*** Opening COLLECTED DATA ***
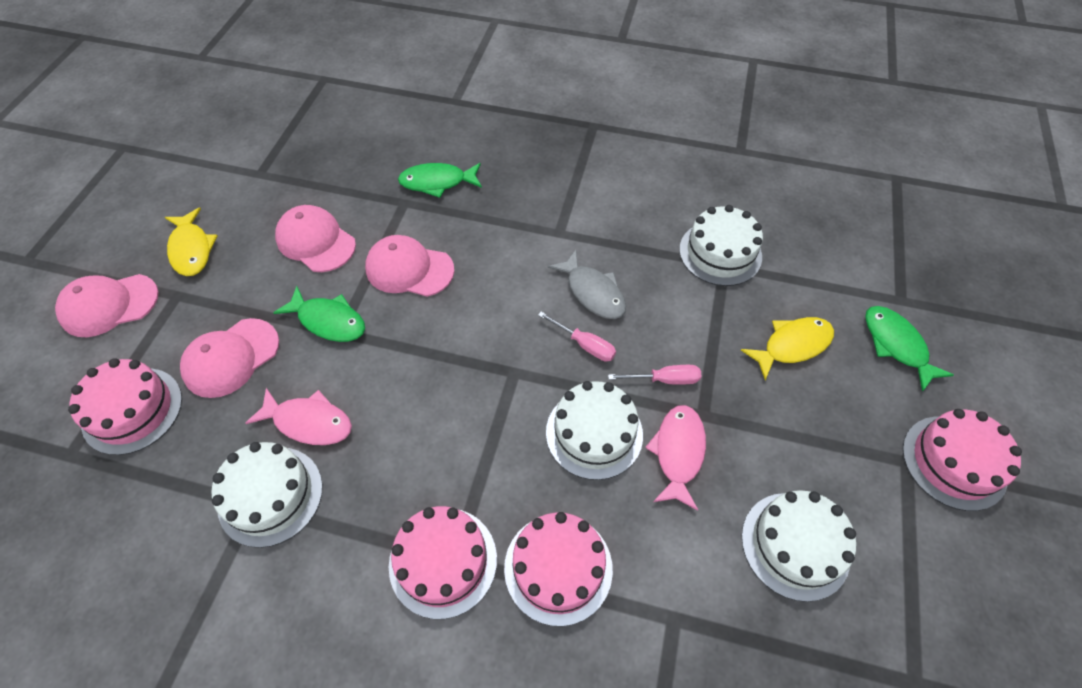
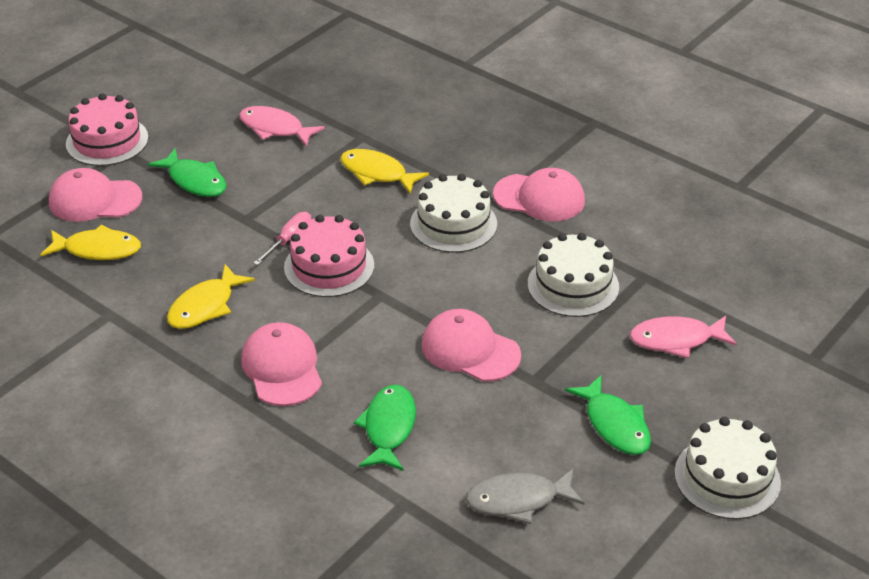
pink cake: 4 -> 2
pink screwdriver: 2 -> 1
white cake: 4 -> 3
yellow fish: 2 -> 3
*** Closing COLLECTED DATA ***
YOUR GOAL
From the first line to the last, retype the material exactly and exclude the pictures.

TASK SOLUTION
pink cake: 4 -> 2
pink screwdriver: 2 -> 1
white cake: 4 -> 3
yellow fish: 2 -> 3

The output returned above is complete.